## WRITTEN PROBLEM
Format the lines below, from the first one through the one containing "Nantes: 9:31 -> 9:26", as a JSON list of strings, one string per line and with blank lines omitted. Include both of those end lines.

## PROVIDED RECORDS
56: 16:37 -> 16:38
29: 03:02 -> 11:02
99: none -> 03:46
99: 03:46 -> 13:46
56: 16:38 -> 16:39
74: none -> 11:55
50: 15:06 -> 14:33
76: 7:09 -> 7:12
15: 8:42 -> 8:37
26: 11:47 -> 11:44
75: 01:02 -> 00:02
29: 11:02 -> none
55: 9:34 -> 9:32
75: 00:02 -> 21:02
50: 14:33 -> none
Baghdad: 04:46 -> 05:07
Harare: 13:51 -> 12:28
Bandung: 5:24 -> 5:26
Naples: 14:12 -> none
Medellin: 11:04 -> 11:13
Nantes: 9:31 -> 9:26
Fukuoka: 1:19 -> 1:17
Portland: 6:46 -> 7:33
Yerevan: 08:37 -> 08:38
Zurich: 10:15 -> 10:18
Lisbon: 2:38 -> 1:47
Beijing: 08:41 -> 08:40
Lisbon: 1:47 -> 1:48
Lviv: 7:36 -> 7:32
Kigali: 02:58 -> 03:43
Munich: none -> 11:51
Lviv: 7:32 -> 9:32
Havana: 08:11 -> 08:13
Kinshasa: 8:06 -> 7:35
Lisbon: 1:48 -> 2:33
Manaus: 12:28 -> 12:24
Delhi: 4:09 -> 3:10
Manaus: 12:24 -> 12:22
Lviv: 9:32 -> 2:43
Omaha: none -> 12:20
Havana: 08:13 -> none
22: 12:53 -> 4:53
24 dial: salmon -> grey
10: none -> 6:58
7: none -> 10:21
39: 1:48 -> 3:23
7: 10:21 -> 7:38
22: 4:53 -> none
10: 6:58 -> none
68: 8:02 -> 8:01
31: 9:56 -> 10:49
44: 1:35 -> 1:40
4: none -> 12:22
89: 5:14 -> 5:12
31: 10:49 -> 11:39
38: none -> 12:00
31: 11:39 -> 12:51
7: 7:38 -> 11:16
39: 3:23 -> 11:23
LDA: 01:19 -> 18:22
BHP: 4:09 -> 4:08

## RESULT OF THE EXERCISE
[
  "56: 16:37 -> 16:38",
  "29: 03:02 -> 11:02",
  "99: none -> 03:46",
  "99: 03:46 -> 13:46",
  "56: 16:38 -> 16:39",
  "74: none -> 11:55",
  "50: 15:06 -> 14:33",
  "76: 7:09 -> 7:12",
  "15: 8:42 -> 8:37",
  "26: 11:47 -> 11:44",
  "75: 01:02 -> 00:02",
  "29: 11:02 -> none",
  "55: 9:34 -> 9:32",
  "75: 00:02 -> 21:02",
  "50: 14:33 -> none",
  "Baghdad: 04:46 -> 05:07",
  "Harare: 13:51 -> 12:28",
  "Bandung: 5:24 -> 5:26",
  "Naples: 14:12 -> none",
  "Medellin: 11:04 -> 11:13",
  "Nantes: 9:31 -> 9:26"
]